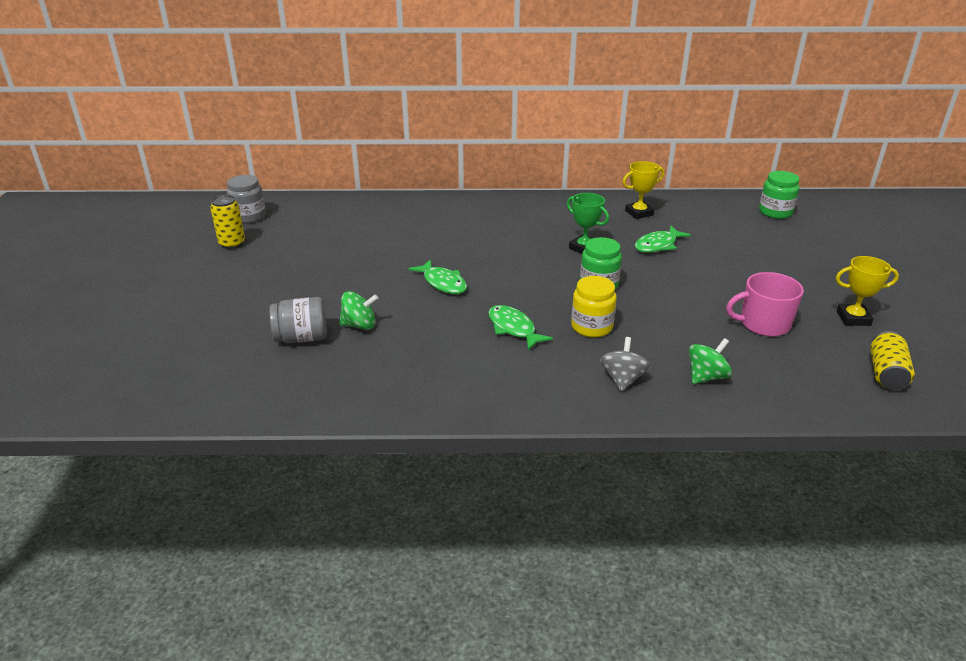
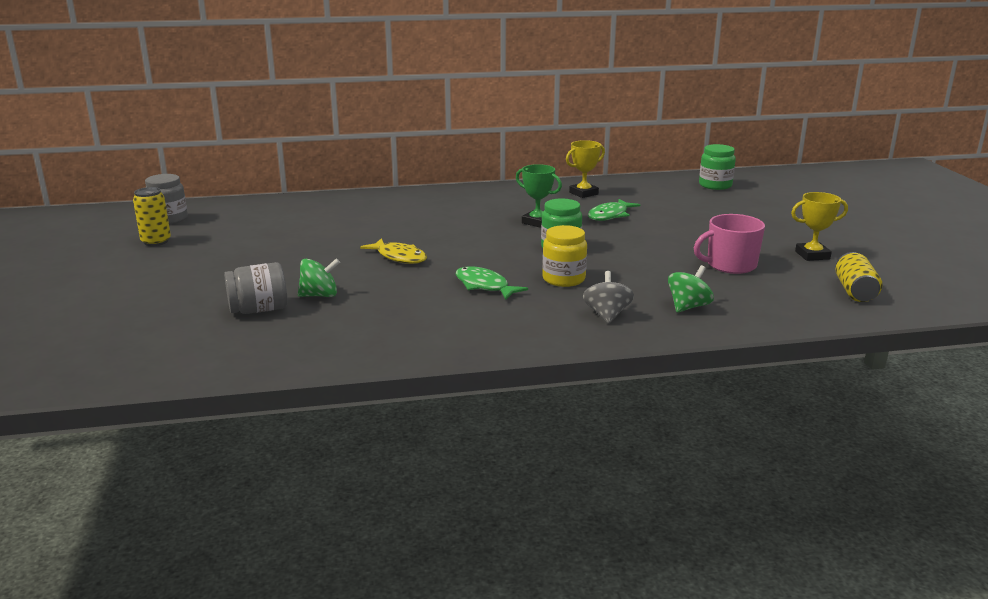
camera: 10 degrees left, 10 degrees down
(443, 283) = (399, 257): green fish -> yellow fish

...

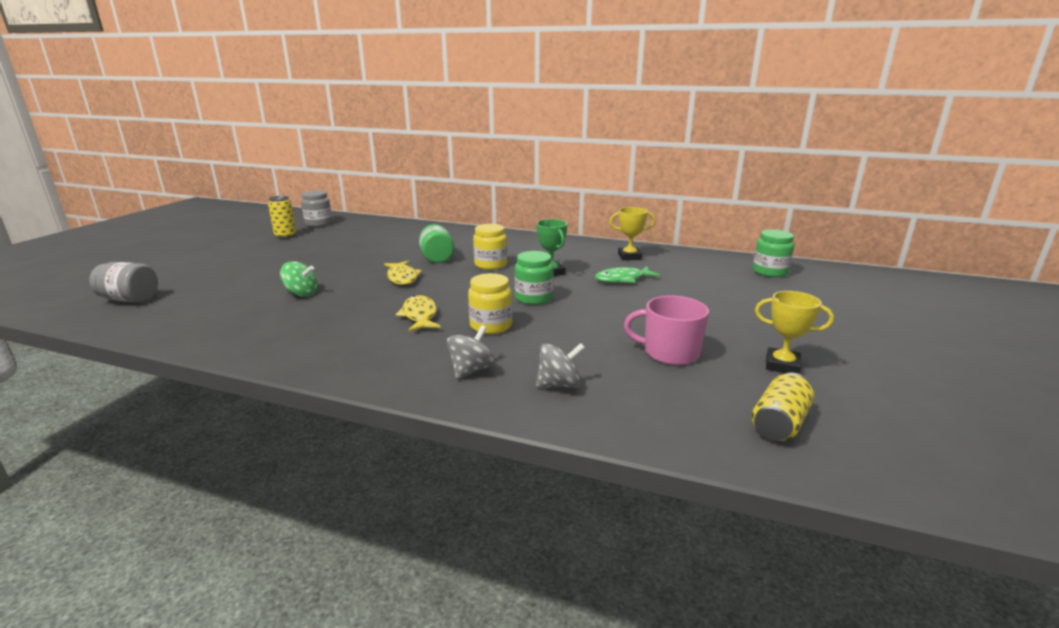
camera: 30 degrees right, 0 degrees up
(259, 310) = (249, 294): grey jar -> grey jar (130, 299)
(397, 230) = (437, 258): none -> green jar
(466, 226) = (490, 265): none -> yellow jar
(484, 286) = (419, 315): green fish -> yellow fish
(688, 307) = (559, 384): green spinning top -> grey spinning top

## Exercise description:
Proceeding from the line containing "(484, 286) = (419, 315): green" through the line containing "(688, 307) = (559, 384): green", transcribe the lines above exactly, both end lines included.

## Output of the task:
(484, 286) = (419, 315): green fish -> yellow fish
(688, 307) = (559, 384): green spinning top -> grey spinning top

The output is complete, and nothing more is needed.